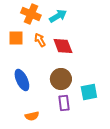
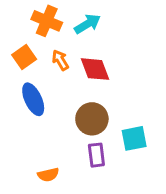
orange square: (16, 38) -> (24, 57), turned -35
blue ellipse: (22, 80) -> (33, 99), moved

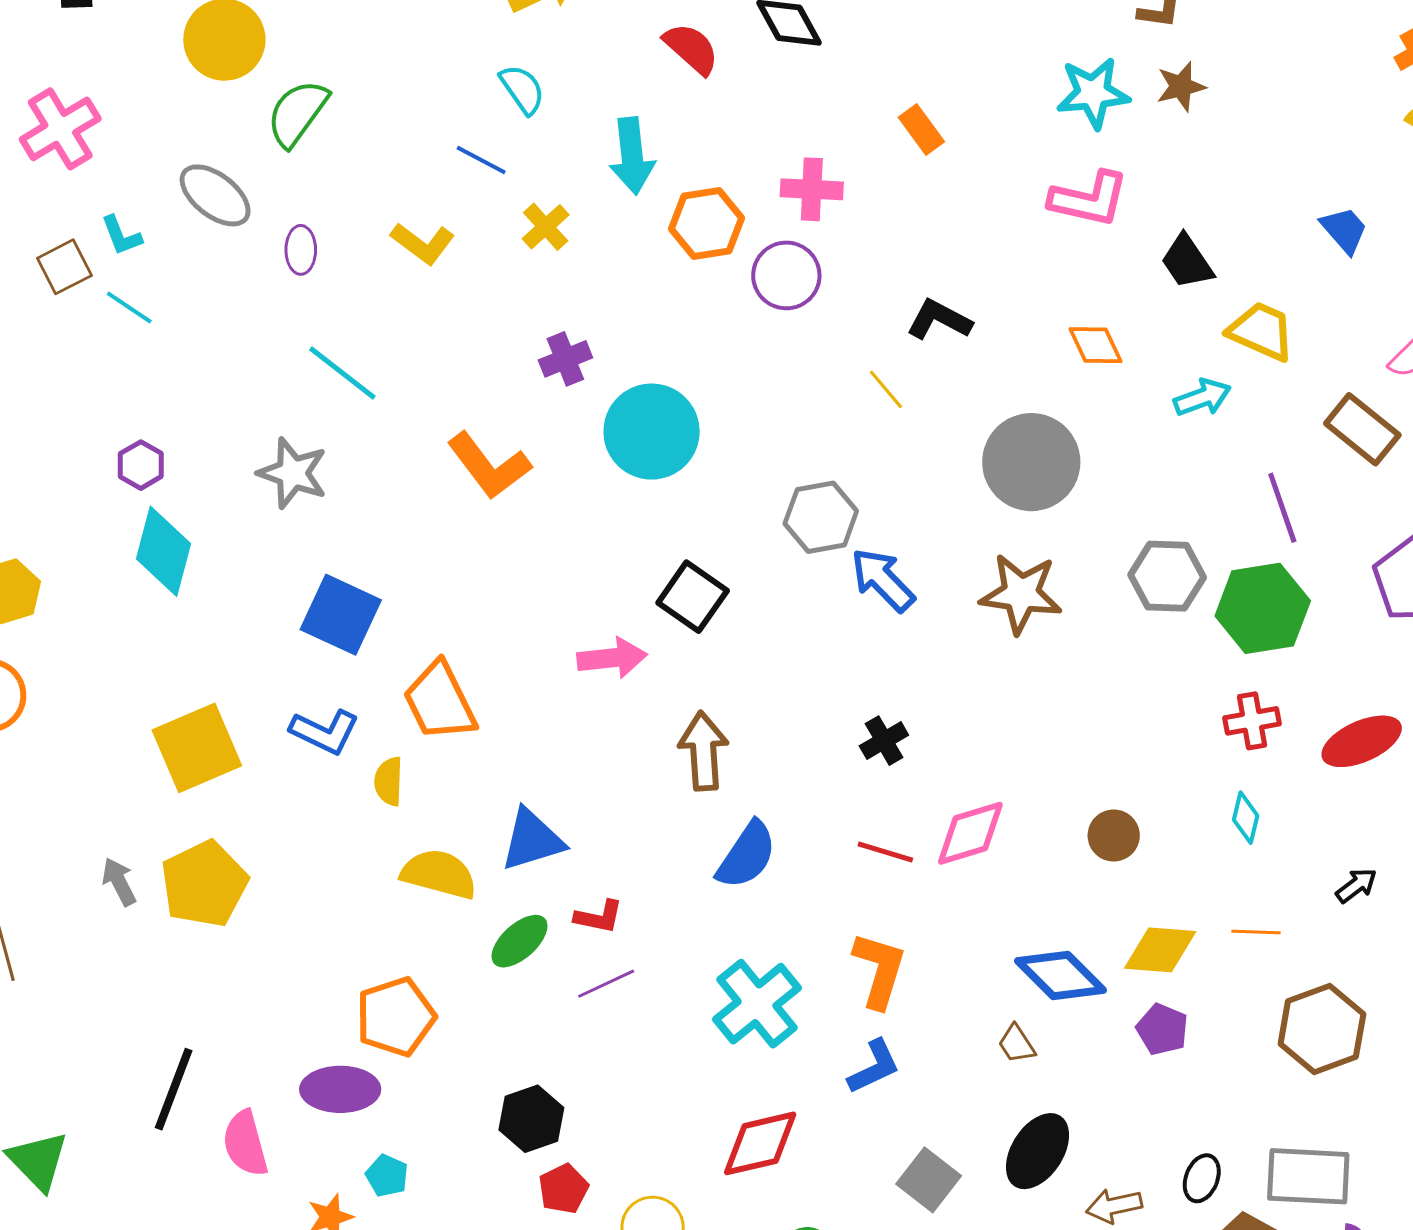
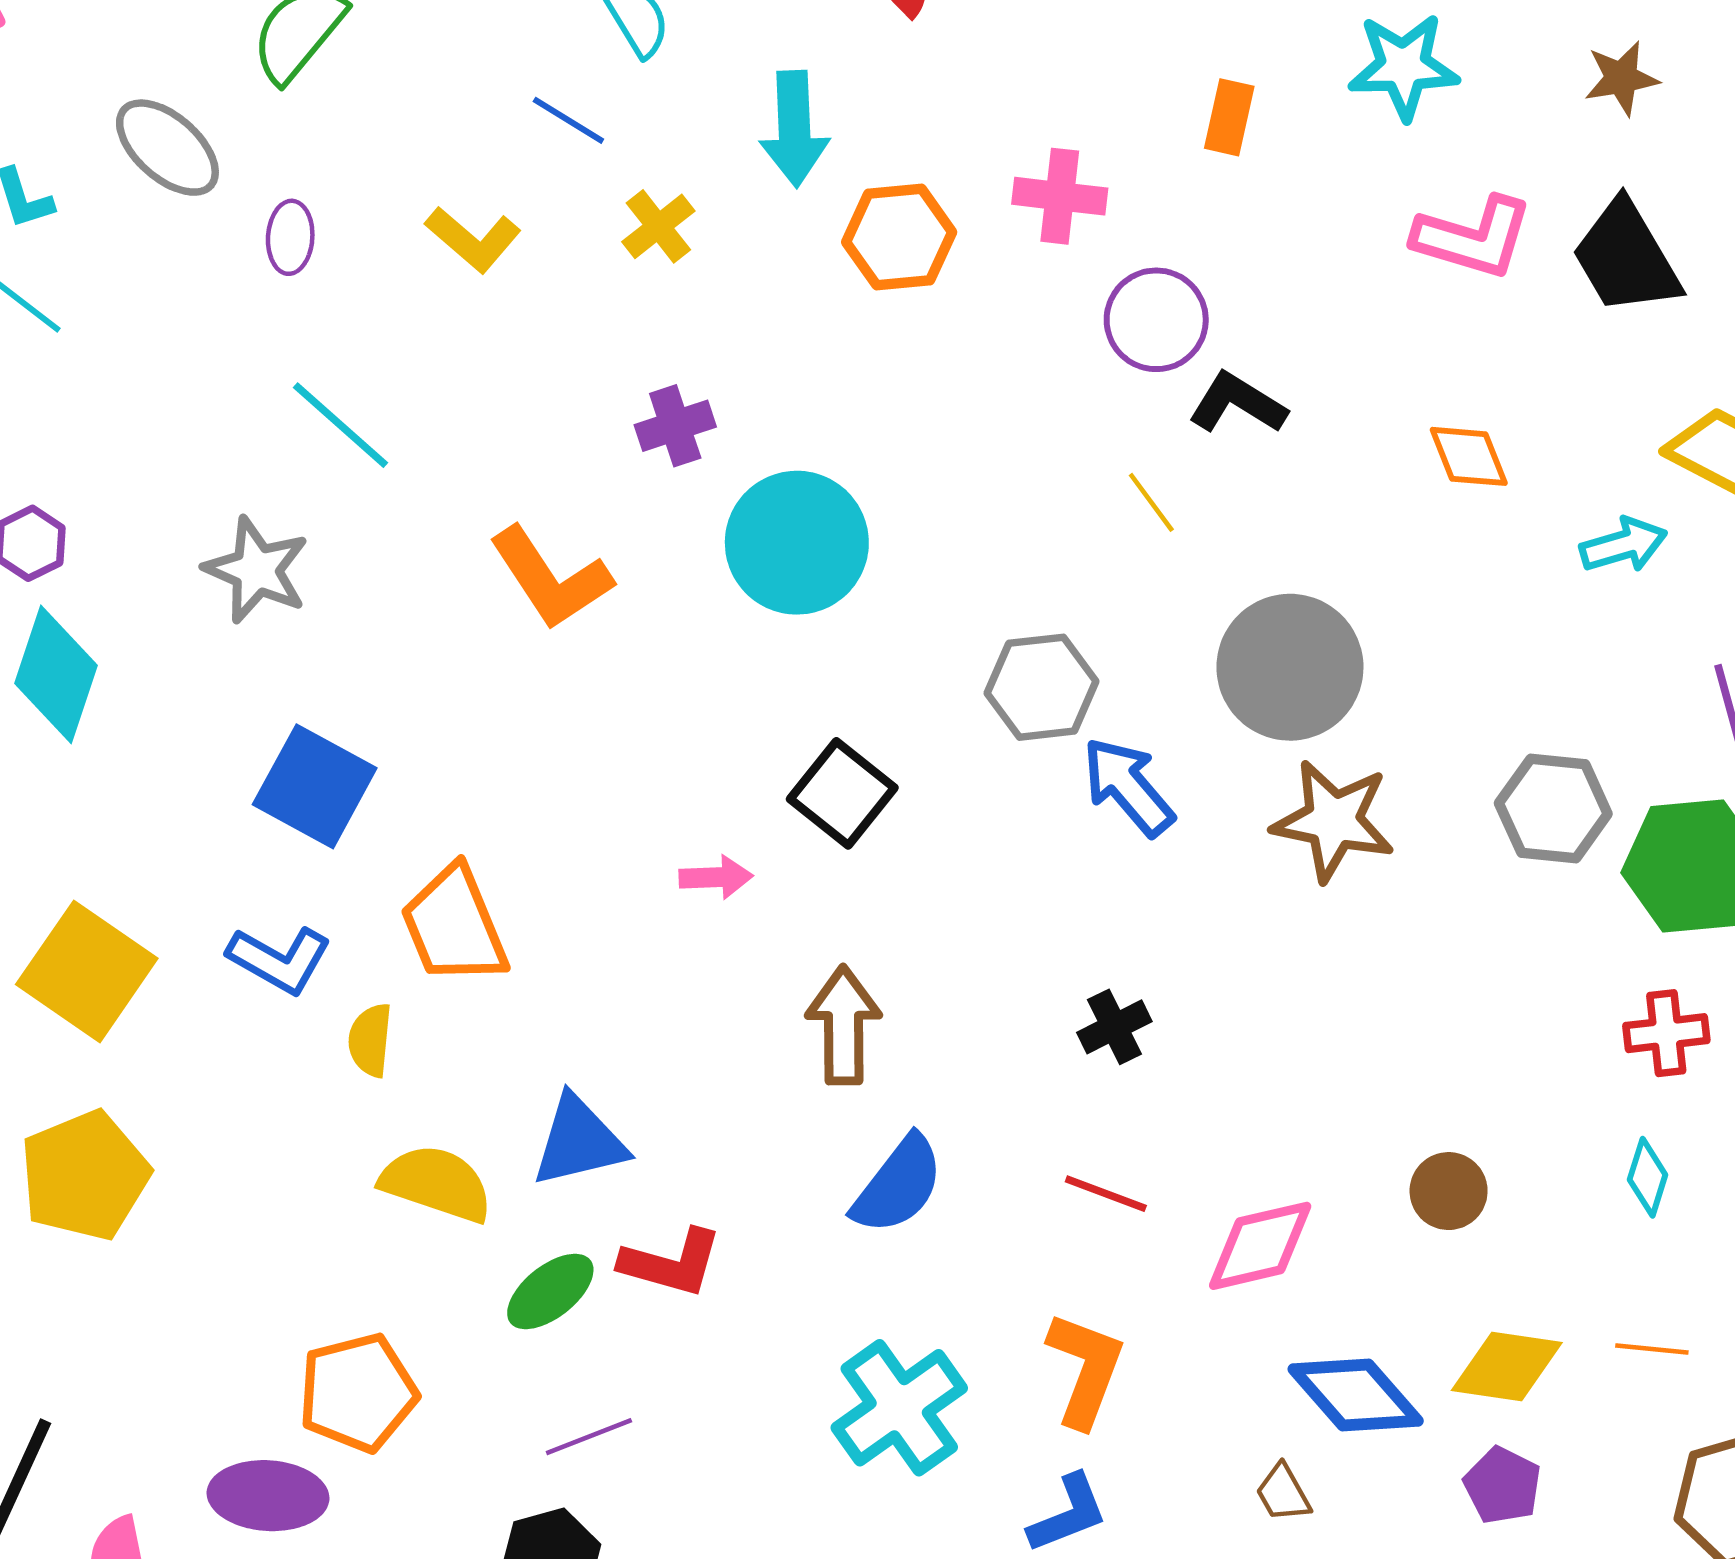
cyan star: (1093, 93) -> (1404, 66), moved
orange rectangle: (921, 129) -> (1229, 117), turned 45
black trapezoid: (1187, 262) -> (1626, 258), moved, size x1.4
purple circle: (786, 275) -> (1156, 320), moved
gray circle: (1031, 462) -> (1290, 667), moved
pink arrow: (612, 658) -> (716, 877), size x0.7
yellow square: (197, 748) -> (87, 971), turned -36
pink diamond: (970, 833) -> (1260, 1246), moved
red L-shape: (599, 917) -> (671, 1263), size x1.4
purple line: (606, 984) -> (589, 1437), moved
---
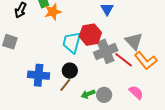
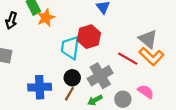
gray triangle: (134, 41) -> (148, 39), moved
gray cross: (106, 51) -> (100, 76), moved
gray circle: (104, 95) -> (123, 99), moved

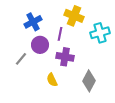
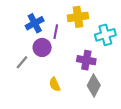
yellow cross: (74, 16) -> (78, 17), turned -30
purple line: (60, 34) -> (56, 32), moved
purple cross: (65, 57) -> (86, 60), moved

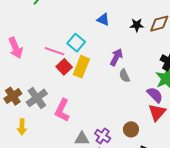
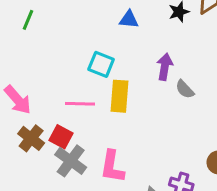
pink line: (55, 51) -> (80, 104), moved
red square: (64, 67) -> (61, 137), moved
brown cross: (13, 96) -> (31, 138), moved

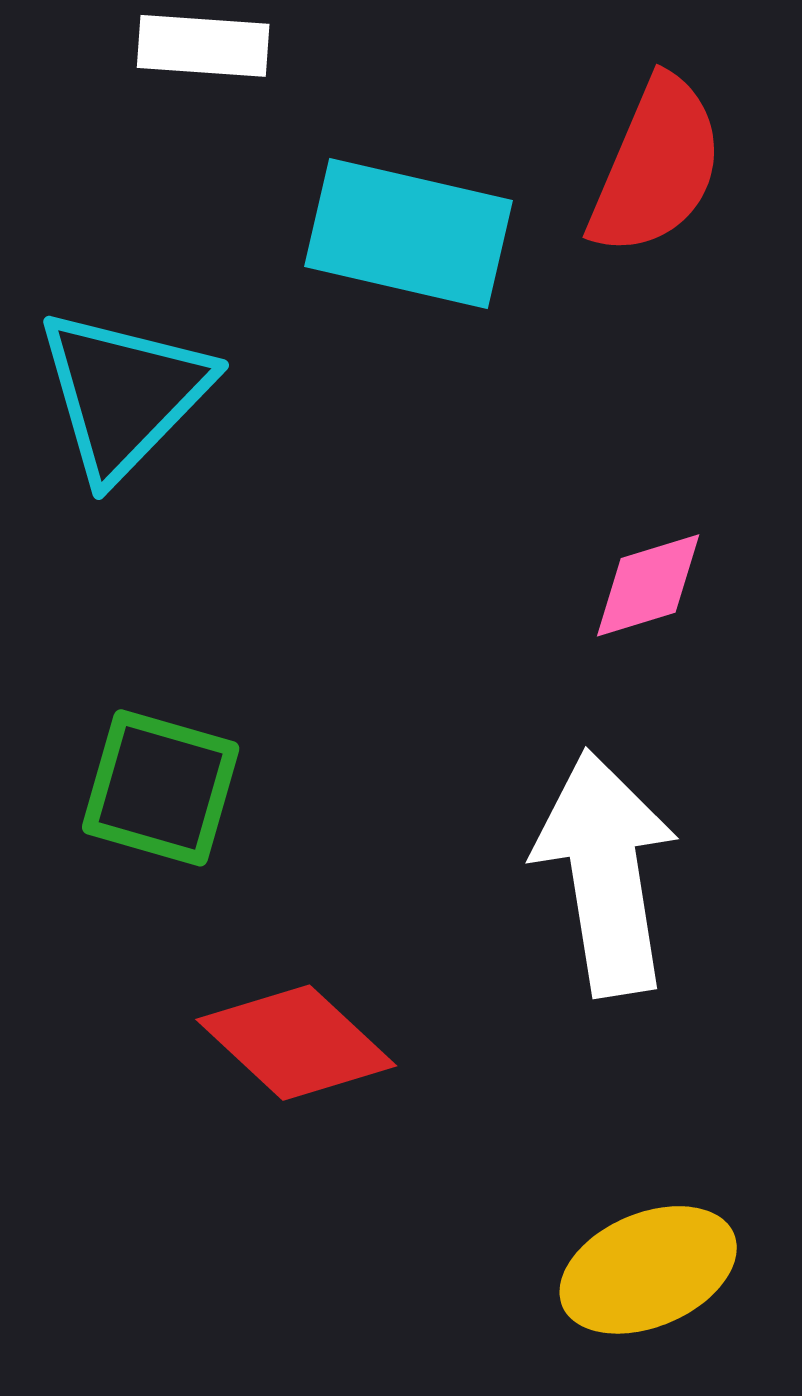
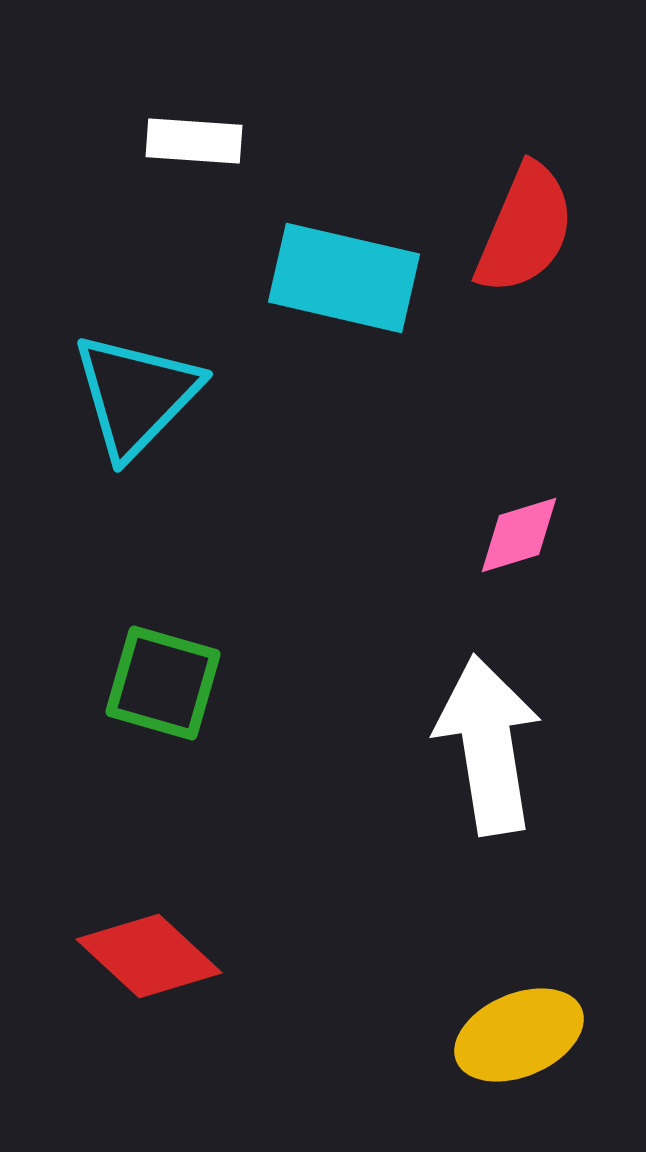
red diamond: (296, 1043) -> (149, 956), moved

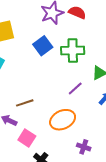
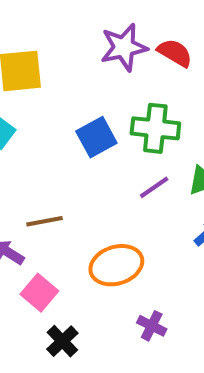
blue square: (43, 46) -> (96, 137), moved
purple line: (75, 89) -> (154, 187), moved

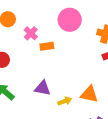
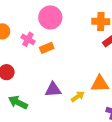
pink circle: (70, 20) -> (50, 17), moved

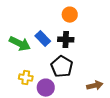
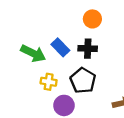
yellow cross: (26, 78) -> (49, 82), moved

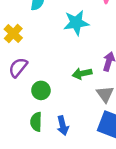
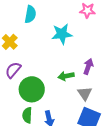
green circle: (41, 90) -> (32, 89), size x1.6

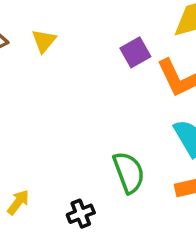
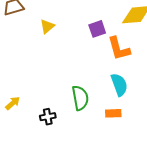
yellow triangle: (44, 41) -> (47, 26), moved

▶ _About this exercise_
With the pictures removed, print only the lines starting at the line that has "green circle: (41, 90) -> (32, 89), size x1.6" and ending at the line that has "yellow triangle: (44, 41) -> (47, 26), moved", both ends included, exactly as they stand above.

▶ _Task solution_
green circle: (41, 90) -> (32, 89), size x1.6

yellow triangle: (44, 41) -> (47, 26), moved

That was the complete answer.